Stored data:
* start *

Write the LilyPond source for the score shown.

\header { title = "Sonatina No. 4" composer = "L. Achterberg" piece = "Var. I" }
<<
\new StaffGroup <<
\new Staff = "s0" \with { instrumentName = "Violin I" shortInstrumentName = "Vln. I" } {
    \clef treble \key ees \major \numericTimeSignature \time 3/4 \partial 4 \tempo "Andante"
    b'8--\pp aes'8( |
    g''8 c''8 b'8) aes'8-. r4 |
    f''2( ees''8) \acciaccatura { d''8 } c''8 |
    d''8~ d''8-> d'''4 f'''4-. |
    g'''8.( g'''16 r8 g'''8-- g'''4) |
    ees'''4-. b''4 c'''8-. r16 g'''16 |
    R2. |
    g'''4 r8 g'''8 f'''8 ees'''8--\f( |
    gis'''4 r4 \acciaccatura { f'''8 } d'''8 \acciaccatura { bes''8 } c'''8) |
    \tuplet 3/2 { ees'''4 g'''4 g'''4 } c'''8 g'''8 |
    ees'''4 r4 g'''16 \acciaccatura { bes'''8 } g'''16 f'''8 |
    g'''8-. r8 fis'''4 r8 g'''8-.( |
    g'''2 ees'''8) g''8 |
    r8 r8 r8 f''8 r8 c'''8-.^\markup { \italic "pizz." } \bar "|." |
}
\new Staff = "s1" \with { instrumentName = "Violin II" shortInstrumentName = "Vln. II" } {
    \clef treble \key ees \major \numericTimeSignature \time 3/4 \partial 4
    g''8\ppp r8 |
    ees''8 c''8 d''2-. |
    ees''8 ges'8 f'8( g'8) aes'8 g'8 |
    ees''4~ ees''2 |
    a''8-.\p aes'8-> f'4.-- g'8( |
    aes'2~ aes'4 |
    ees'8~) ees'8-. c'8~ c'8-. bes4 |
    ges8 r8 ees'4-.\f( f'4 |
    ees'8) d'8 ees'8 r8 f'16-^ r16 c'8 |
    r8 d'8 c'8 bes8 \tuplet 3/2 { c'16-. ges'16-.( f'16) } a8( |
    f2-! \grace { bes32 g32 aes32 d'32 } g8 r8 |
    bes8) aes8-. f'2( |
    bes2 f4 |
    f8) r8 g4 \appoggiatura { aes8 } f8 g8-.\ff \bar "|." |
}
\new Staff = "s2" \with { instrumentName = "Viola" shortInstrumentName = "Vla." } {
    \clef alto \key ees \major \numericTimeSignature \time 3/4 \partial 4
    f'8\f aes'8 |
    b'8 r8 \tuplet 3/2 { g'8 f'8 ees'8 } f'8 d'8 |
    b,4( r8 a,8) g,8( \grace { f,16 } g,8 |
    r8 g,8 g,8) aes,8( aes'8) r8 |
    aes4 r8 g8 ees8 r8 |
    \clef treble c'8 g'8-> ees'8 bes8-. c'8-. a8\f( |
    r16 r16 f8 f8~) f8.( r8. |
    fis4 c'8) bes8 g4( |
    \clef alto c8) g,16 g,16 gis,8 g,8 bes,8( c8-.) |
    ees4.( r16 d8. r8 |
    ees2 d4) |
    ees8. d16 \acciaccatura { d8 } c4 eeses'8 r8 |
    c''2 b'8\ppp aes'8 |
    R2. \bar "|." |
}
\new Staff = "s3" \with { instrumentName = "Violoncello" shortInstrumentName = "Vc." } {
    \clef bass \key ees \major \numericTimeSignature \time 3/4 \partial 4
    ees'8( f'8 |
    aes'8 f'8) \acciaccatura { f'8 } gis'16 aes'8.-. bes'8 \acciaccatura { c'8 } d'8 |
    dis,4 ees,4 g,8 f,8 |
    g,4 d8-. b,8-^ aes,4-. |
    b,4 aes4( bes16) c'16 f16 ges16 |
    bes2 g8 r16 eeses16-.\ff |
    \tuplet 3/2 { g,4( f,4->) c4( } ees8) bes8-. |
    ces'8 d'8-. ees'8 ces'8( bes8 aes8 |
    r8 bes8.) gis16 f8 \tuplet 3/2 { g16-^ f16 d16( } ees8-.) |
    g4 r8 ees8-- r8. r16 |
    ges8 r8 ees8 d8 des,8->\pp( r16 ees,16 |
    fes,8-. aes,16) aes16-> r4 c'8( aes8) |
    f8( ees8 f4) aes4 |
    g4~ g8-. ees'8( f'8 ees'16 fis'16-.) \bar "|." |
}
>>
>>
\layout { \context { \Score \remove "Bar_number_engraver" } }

* end *

What is expected:
Count the lines of the items that contain the string "tuplet", matching case exactly, and give only that number.

Written answer:
5